# WORK TASK
Find out how many lines of the listing below include "black" and report only that number.

# SOURCE INFORMATION

======

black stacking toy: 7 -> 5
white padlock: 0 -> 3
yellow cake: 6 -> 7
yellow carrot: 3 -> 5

======

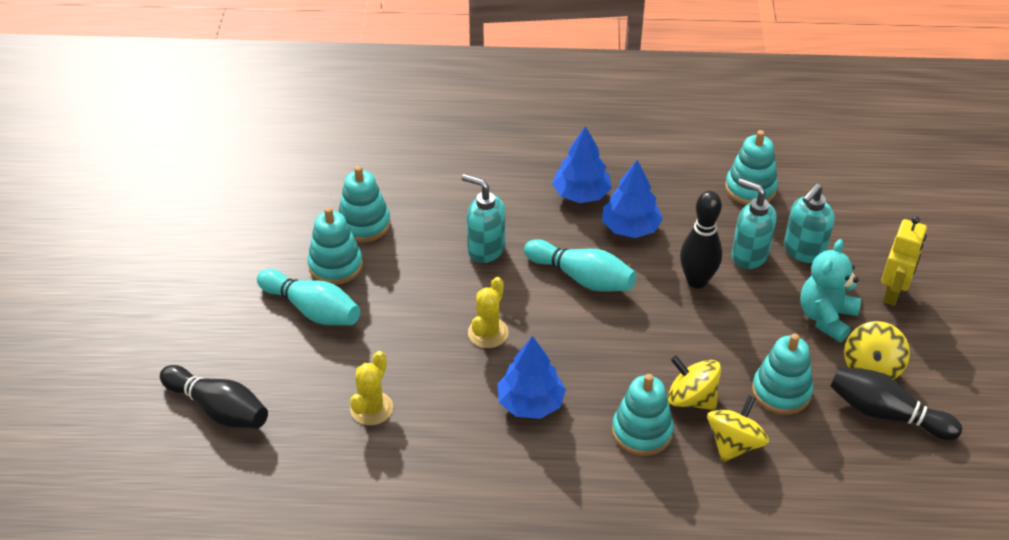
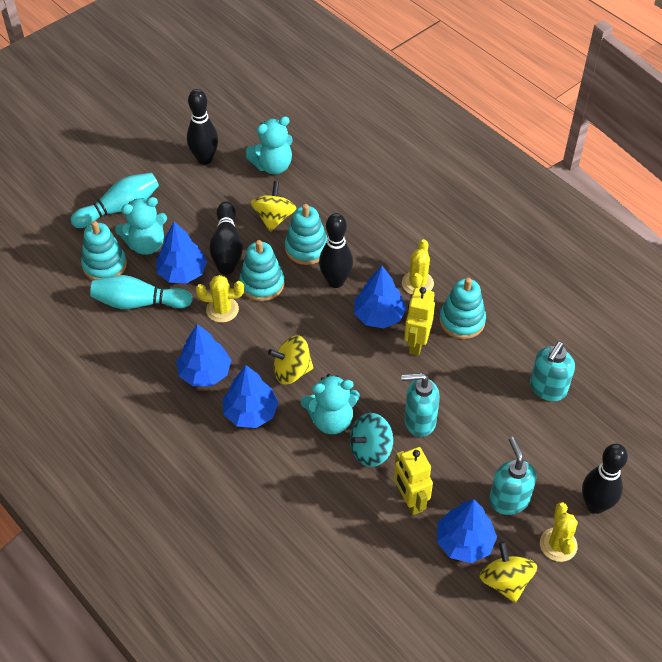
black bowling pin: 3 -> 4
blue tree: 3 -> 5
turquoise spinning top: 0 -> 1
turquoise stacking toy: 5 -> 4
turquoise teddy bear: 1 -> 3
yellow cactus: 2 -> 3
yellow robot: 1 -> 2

======

# EXERCISE OUTPUT
2